What is being asked: Return the full listing character for character, without its pictures.

Dataset extract:
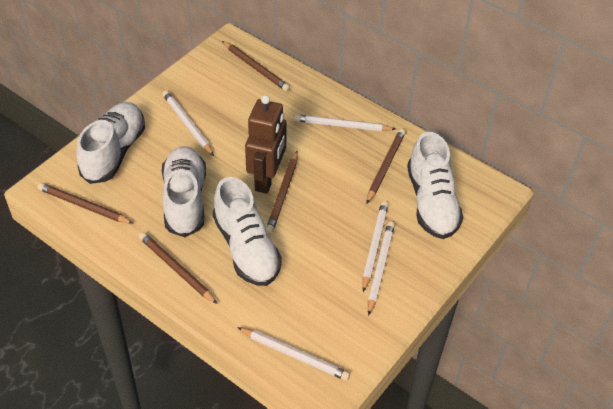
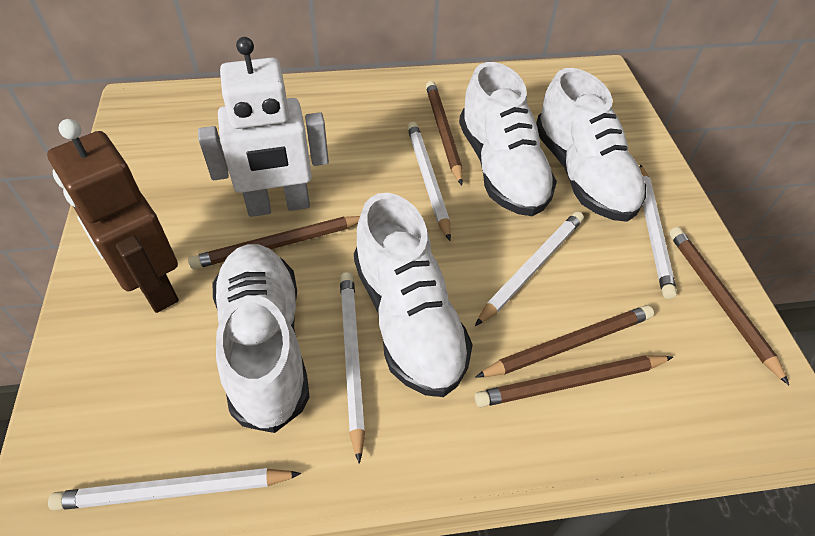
white robot: 0 -> 1

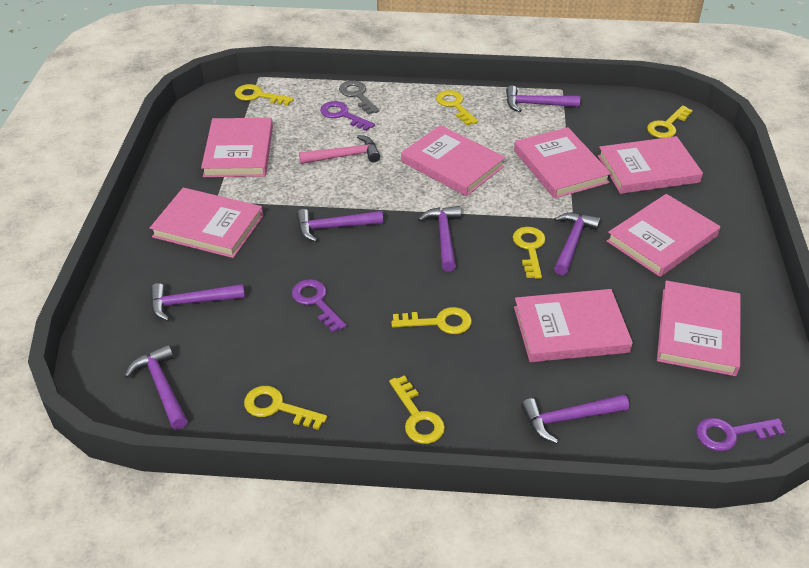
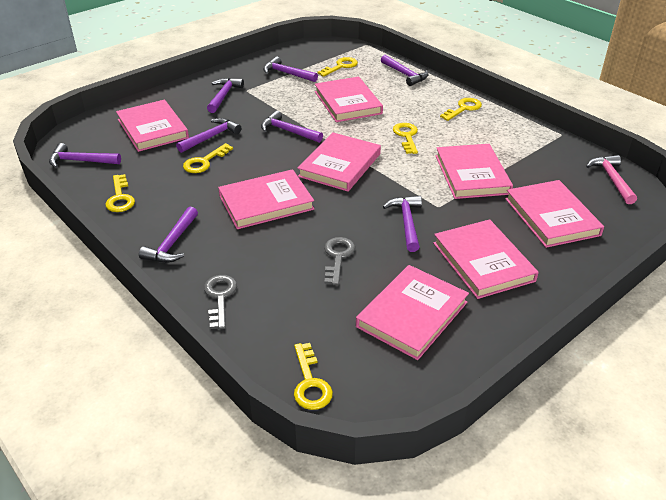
grey key: 1 -> 2
purple hammer: 7 -> 8
purple key: 3 -> 0
yellow key: 7 -> 6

Answer section:
white robot: 0 -> 1

grey key: 1 -> 2
purple hammer: 7 -> 8
purple key: 3 -> 0
yellow key: 7 -> 6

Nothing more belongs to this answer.